▸ **TASK REQUIREMENTS**
Below is a listing. Set down exactly the lines from the one containing "white nut [63,334,127,404]" through the one containing "grey mug [277,377,338,433]", both ends included, and leave out the rest.

----- ENTRIES SHOWN

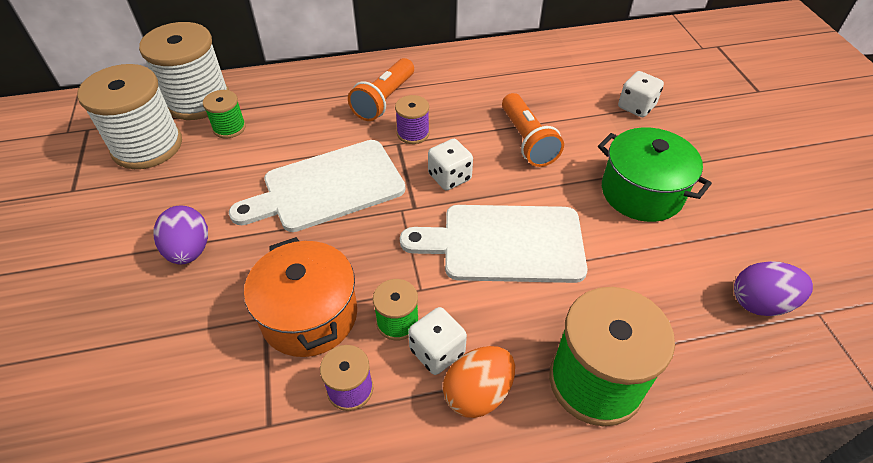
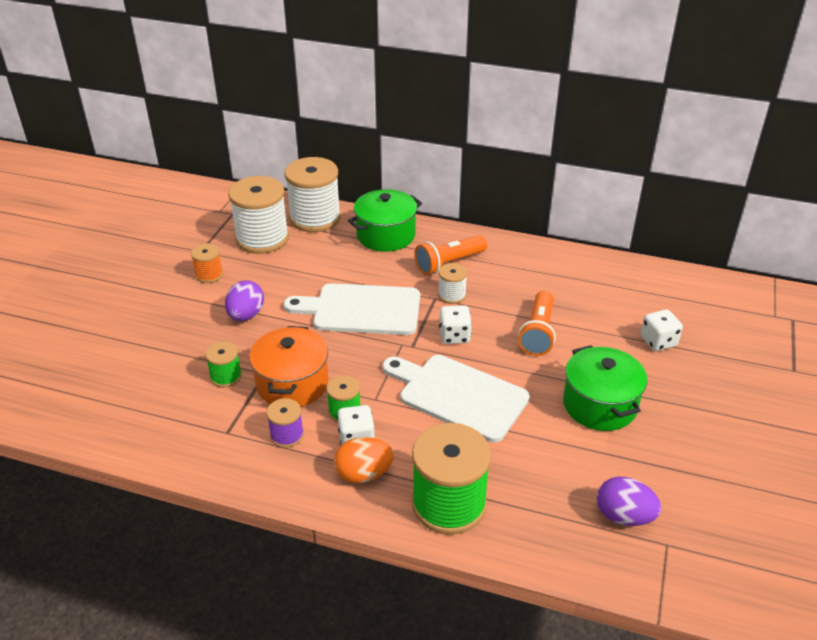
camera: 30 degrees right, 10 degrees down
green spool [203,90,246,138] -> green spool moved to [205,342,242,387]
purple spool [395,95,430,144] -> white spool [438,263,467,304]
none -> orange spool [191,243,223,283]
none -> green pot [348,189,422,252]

----------
----- ENTRIES SHOWN

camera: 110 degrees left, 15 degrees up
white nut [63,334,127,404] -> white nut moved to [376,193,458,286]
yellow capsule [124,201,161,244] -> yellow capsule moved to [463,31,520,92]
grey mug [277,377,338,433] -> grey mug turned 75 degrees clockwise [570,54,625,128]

----------
----- ENTRIES SHOWN

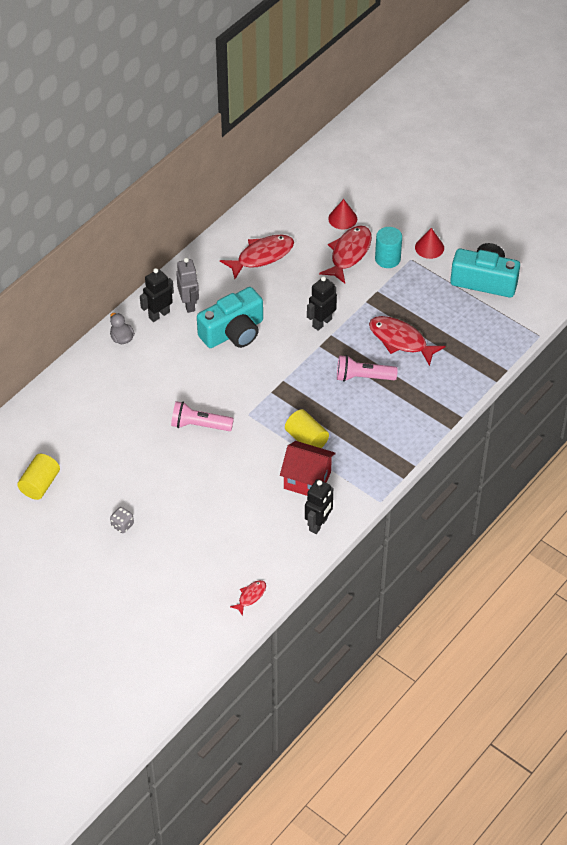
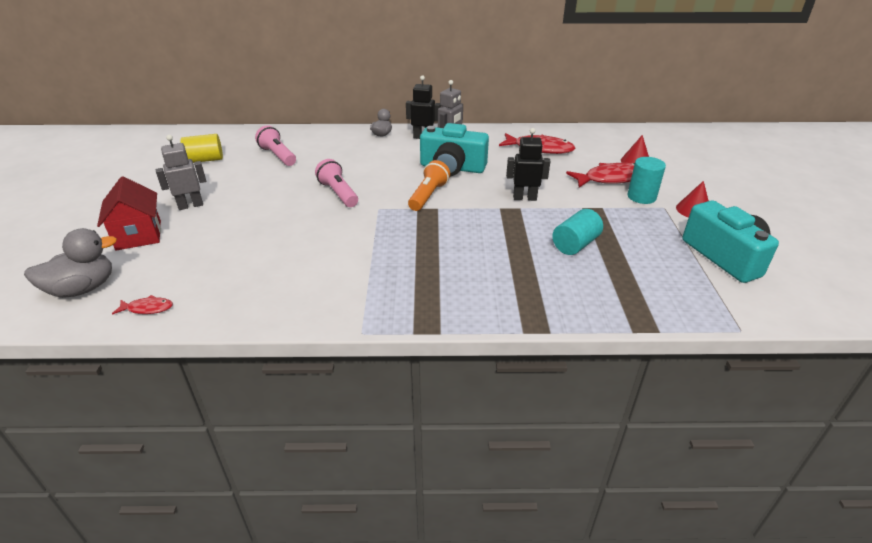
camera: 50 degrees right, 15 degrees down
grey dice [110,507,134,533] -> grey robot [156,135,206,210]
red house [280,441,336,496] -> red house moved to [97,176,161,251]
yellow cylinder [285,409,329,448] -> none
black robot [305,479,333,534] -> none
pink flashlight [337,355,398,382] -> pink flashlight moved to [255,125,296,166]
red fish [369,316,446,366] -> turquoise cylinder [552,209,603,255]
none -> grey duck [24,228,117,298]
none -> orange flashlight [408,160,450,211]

----------

▸ **COMPLETED TASK**
white nut [63,334,127,404] -> white nut moved to [376,193,458,286]
yellow capsule [124,201,161,244] -> yellow capsule moved to [463,31,520,92]
grey mug [277,377,338,433] -> grey mug turned 75 degrees clockwise [570,54,625,128]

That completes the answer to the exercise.